Return each line in the records below that includes "sprinkling".

------------------------------------

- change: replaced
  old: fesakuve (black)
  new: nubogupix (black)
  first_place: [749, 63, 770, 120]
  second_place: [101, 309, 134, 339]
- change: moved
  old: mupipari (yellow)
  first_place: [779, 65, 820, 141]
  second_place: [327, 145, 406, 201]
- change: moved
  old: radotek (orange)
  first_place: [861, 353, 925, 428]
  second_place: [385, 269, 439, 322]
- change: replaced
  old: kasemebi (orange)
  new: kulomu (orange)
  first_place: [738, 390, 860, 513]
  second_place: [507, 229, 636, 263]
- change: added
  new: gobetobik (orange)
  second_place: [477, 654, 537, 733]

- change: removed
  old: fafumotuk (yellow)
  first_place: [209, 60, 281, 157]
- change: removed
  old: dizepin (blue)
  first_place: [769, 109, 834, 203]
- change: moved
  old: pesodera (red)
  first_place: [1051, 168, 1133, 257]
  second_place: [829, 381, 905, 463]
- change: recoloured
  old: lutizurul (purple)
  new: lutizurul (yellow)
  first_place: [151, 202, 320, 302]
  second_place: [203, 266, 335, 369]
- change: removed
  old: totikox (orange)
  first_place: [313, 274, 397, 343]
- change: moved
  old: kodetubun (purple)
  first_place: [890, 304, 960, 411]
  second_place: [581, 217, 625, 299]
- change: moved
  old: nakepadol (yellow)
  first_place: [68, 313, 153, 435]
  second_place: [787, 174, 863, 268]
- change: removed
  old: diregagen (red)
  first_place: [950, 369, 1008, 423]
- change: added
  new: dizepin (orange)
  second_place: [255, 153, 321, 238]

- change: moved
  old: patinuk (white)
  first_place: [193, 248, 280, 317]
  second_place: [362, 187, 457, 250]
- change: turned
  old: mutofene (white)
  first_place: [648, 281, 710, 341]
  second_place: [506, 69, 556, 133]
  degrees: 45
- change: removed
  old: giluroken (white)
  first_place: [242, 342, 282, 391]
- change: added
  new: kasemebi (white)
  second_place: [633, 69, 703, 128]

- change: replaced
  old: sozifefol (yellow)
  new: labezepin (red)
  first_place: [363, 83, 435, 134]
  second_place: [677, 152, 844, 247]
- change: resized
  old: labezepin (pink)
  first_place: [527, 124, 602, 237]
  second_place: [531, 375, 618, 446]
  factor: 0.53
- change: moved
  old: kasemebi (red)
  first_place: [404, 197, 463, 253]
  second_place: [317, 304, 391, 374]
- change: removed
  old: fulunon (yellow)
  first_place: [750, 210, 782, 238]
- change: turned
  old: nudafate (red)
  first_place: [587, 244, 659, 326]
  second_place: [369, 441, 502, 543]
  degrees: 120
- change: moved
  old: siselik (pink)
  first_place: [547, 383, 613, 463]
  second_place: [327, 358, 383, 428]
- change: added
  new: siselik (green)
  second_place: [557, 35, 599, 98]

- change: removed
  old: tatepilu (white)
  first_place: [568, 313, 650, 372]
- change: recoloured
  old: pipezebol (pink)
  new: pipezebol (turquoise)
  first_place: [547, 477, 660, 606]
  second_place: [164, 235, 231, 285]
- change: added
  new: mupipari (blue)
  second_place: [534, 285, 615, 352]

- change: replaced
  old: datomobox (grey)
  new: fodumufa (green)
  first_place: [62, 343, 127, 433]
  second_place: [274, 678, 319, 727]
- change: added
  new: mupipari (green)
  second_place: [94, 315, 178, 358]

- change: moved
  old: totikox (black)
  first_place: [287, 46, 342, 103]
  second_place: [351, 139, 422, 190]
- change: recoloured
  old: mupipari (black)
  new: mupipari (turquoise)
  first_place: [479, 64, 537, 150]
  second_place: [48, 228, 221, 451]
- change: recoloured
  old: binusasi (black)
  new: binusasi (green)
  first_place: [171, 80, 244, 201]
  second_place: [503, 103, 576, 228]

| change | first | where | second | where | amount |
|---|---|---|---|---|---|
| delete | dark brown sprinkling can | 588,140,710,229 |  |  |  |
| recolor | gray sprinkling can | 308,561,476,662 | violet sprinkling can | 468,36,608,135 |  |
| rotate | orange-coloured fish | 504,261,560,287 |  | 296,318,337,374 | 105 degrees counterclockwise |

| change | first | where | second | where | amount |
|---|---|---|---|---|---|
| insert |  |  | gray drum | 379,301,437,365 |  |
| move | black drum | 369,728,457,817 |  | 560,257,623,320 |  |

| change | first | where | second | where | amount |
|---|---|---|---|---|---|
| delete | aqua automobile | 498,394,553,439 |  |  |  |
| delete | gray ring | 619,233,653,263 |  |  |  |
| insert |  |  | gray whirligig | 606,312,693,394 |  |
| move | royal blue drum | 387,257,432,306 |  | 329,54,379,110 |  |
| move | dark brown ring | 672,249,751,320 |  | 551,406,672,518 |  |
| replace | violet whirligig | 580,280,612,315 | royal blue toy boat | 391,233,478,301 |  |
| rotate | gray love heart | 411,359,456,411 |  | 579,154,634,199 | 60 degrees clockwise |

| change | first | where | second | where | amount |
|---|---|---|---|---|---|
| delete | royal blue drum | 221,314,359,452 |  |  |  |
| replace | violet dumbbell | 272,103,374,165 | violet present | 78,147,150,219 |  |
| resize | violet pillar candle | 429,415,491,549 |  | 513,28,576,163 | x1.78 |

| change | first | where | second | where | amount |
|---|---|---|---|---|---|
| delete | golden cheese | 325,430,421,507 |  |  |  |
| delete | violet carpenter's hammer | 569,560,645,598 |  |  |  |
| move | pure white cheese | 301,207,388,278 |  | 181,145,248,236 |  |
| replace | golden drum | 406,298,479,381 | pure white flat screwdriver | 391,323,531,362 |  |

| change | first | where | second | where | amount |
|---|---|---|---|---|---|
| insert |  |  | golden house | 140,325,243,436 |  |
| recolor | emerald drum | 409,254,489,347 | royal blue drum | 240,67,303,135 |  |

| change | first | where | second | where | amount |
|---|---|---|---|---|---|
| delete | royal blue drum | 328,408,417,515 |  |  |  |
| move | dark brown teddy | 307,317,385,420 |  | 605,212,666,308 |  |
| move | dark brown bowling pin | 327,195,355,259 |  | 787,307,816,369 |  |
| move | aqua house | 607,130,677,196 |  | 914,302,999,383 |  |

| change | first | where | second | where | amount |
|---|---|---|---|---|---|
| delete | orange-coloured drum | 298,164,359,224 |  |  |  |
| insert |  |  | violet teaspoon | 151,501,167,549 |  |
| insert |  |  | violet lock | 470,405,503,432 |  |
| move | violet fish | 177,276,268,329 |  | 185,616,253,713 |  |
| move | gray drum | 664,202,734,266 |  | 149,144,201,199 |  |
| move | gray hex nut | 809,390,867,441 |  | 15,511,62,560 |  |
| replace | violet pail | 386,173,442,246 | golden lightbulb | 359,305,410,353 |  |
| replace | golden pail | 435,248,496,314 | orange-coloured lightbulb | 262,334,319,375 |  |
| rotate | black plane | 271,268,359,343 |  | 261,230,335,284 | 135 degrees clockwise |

------------------------------------

_EXERCISE OUTPUT_
| delete | dark brown sprinkling can | 588,140,710,229 |  |  |  |
| recolor | gray sprinkling can | 308,561,476,662 | violet sprinkling can | 468,36,608,135 |  |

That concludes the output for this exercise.